*** Opening Material provided ***

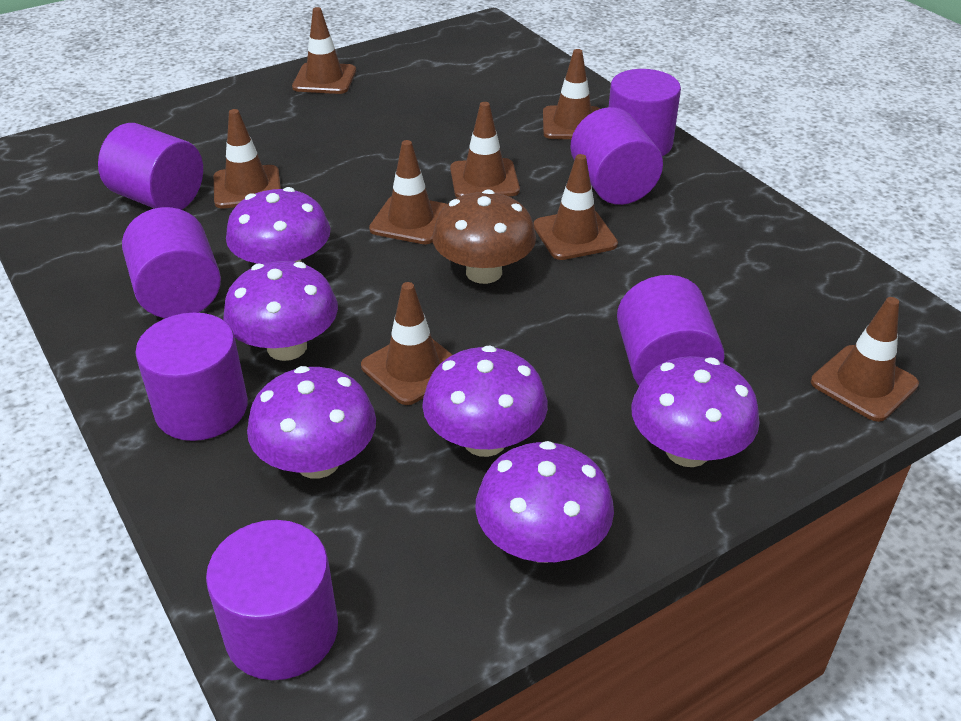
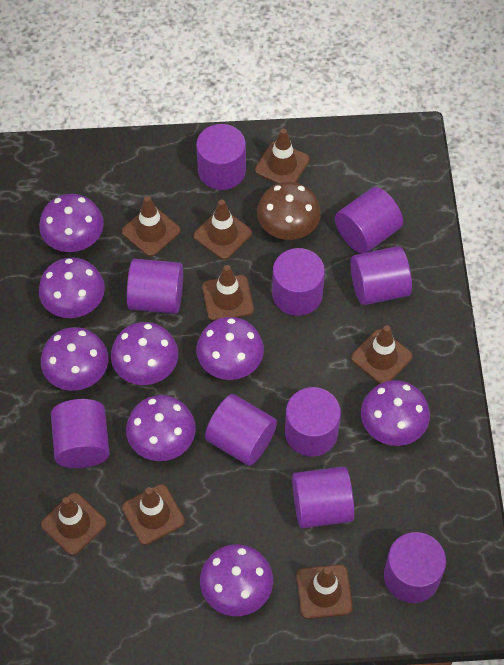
purple cylinder: 7 -> 10
purple mushroom: 6 -> 8

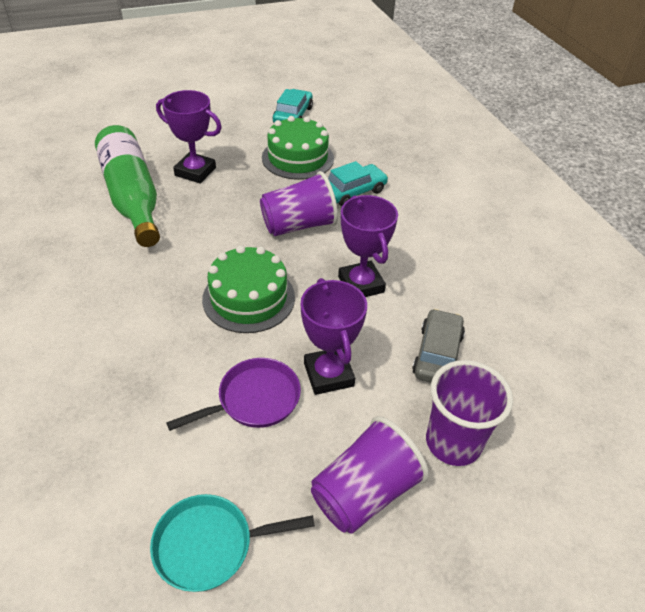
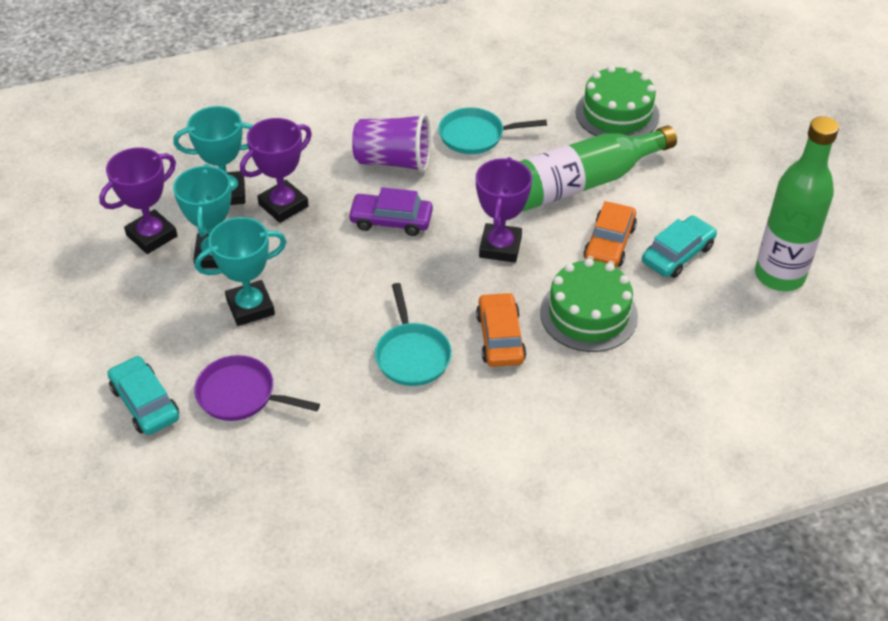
green bottle: 1 -> 2
grey car: 1 -> 0
orange car: 0 -> 2
purple car: 0 -> 1
purple cup: 3 -> 1
turquoise pan: 1 -> 2
turquoise trophy: 0 -> 3

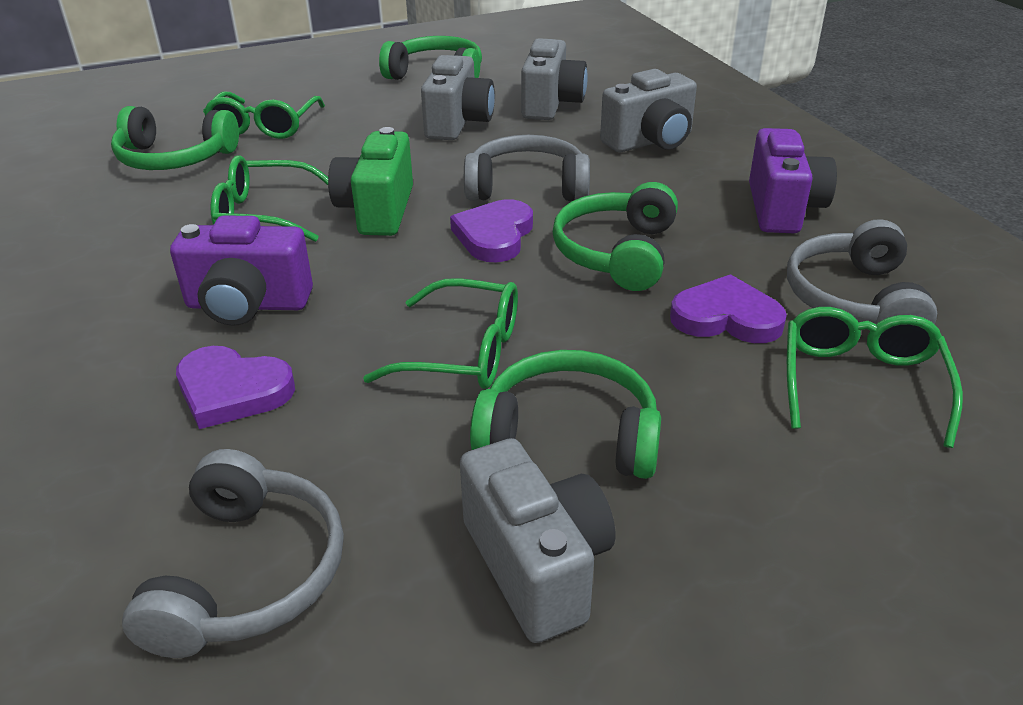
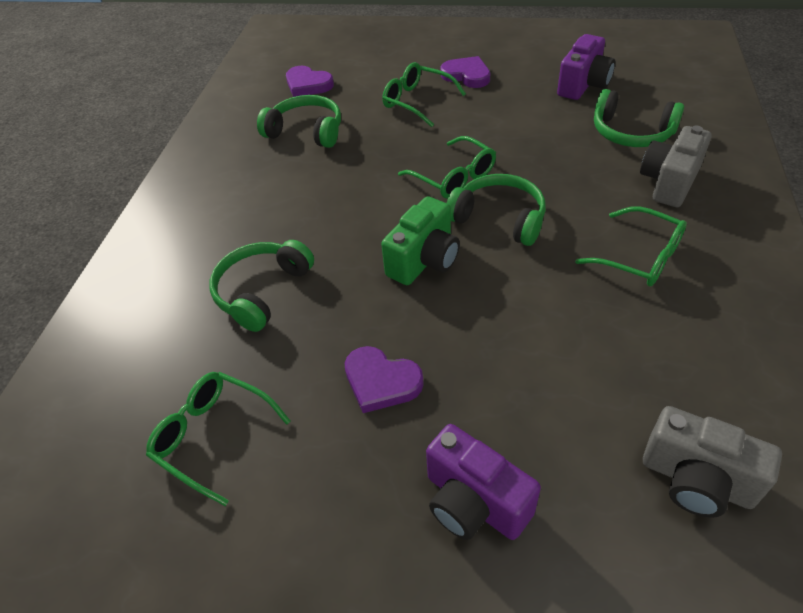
grey camera: 4 -> 2
grey headphones: 3 -> 0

*** Closing Material provided ***

■ Assignment: Every line of the data above should be returned exactly, with the pictures removed.

■ Exercise answer:
purple cylinder: 7 -> 10
purple mushroom: 6 -> 8

green bottle: 1 -> 2
grey car: 1 -> 0
orange car: 0 -> 2
purple car: 0 -> 1
purple cup: 3 -> 1
turquoise pan: 1 -> 2
turquoise trophy: 0 -> 3

grey camera: 4 -> 2
grey headphones: 3 -> 0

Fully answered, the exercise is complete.